[Revision tracking records]
◆ ◆ ◆ ◆ ◆ ◆ ◆

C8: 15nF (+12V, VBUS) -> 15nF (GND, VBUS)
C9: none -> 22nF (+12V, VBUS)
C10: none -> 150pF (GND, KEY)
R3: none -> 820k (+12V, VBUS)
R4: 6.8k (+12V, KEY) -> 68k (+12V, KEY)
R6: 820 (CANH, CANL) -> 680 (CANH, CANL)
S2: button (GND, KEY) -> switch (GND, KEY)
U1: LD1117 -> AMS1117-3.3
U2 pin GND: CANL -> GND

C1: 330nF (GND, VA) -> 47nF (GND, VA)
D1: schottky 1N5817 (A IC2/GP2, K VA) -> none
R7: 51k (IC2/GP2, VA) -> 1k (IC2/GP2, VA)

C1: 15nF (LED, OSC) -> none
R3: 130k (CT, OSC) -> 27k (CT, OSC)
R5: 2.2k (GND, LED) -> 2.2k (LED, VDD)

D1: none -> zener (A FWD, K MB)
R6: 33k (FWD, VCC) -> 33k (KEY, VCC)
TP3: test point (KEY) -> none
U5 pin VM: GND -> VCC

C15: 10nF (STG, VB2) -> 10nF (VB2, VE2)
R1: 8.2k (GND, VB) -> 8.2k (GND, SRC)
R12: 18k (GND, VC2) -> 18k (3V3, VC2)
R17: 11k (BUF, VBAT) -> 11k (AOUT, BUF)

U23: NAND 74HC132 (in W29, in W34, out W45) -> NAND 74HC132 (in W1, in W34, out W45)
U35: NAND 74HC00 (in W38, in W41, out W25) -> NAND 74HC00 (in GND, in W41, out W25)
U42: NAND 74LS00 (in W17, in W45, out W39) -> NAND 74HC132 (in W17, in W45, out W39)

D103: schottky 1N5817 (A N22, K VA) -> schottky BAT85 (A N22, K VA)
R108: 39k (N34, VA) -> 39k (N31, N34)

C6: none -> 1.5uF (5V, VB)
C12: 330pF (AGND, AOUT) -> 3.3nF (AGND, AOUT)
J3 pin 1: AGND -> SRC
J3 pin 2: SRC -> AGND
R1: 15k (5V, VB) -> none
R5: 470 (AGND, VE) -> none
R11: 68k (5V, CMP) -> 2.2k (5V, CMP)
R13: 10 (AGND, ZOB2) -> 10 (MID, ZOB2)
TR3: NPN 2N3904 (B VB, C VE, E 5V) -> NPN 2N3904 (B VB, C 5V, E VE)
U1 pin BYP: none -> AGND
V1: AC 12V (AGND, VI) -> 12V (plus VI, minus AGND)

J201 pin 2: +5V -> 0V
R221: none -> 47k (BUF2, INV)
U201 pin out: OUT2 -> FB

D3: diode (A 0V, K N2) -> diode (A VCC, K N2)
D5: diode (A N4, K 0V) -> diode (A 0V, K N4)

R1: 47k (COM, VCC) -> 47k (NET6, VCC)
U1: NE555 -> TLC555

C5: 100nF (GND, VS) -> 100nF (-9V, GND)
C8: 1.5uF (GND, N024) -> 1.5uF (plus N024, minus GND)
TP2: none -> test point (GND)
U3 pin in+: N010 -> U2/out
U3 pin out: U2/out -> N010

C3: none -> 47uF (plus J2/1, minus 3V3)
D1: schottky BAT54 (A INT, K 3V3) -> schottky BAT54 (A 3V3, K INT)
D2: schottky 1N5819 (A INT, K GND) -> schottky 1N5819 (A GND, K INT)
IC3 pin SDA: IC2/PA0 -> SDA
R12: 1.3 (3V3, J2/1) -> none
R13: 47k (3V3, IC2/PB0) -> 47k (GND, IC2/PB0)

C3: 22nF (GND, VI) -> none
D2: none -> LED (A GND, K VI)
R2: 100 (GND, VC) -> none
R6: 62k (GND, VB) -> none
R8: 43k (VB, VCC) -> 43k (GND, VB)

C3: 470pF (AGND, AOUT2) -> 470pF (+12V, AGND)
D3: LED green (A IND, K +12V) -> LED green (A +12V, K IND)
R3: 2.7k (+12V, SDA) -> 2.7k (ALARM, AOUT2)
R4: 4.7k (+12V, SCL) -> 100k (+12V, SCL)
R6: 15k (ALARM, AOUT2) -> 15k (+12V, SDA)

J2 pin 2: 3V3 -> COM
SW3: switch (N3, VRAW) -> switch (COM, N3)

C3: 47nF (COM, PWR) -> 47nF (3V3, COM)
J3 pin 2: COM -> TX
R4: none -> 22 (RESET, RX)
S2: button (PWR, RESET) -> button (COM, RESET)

◆ ◆ ◆ ◆ ◆ ◆ ◆

What you should do: Above this instruction are the records; retype exactly the lines from the one containing "R5: 470 (AGND, VE) -> none" up to and including the one containing "U1: NE555 -> TLC555".

The completed task:
R5: 470 (AGND, VE) -> none
R11: 68k (5V, CMP) -> 2.2k (5V, CMP)
R13: 10 (AGND, ZOB2) -> 10 (MID, ZOB2)
TR3: NPN 2N3904 (B VB, C VE, E 5V) -> NPN 2N3904 (B VB, C 5V, E VE)
U1 pin BYP: none -> AGND
V1: AC 12V (AGND, VI) -> 12V (plus VI, minus AGND)

J201 pin 2: +5V -> 0V
R221: none -> 47k (BUF2, INV)
U201 pin out: OUT2 -> FB

D3: diode (A 0V, K N2) -> diode (A VCC, K N2)
D5: diode (A N4, K 0V) -> diode (A 0V, K N4)

R1: 47k (COM, VCC) -> 47k (NET6, VCC)
U1: NE555 -> TLC555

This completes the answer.